[Word and element location entries]
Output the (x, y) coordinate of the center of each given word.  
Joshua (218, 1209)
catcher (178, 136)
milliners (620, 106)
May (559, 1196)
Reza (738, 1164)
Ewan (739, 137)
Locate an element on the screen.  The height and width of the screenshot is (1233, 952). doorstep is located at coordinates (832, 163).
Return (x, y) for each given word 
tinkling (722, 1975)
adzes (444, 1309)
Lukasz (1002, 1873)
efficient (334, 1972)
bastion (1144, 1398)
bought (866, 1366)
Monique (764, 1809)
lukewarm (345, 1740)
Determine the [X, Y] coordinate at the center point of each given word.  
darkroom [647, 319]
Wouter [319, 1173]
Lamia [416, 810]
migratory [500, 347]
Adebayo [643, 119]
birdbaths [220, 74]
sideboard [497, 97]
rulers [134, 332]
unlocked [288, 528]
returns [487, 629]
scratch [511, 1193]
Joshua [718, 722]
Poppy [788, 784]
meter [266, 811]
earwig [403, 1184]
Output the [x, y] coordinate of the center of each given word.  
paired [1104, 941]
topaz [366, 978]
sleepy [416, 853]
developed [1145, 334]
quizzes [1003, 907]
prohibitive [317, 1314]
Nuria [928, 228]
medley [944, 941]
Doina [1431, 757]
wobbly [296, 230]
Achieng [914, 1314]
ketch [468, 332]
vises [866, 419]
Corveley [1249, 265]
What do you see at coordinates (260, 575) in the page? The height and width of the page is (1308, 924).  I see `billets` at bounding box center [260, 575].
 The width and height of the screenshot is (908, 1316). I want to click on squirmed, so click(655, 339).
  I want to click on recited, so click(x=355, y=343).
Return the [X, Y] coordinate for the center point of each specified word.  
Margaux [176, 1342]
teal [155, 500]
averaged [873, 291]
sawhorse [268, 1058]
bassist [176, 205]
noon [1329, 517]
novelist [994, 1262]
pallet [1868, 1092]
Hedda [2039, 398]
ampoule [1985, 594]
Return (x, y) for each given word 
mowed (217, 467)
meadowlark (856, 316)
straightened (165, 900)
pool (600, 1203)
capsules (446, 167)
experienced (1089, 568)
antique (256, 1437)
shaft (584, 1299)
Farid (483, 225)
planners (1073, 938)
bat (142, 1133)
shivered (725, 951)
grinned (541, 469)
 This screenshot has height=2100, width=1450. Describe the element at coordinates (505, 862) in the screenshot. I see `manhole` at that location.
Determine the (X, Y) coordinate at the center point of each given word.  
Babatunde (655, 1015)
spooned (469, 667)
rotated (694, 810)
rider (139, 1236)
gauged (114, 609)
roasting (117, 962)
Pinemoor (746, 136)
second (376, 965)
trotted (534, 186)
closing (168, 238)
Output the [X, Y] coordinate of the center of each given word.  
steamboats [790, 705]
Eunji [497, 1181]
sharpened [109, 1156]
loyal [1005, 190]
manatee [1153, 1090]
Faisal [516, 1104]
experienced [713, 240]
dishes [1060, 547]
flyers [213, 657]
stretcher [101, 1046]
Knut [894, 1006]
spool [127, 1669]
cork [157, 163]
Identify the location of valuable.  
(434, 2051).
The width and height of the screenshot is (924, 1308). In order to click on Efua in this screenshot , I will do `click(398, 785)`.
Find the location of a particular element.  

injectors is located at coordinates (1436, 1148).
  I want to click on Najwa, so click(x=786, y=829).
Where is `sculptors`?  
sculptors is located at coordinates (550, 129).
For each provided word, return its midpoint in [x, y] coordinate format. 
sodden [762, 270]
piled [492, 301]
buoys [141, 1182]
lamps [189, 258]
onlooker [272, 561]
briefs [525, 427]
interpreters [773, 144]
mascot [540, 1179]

▶ _WHAT IS BEING ASKED_: Gather every line of the records above that contains the word "Output", matching case exactly.

▶ _THE ANSWER_:
Output the (x, y) coordinate of the center of each given word.  
Output the [x, y] coordinate of the center of each given word.  
Output the [X, Y] coordinate of the center of each given word.  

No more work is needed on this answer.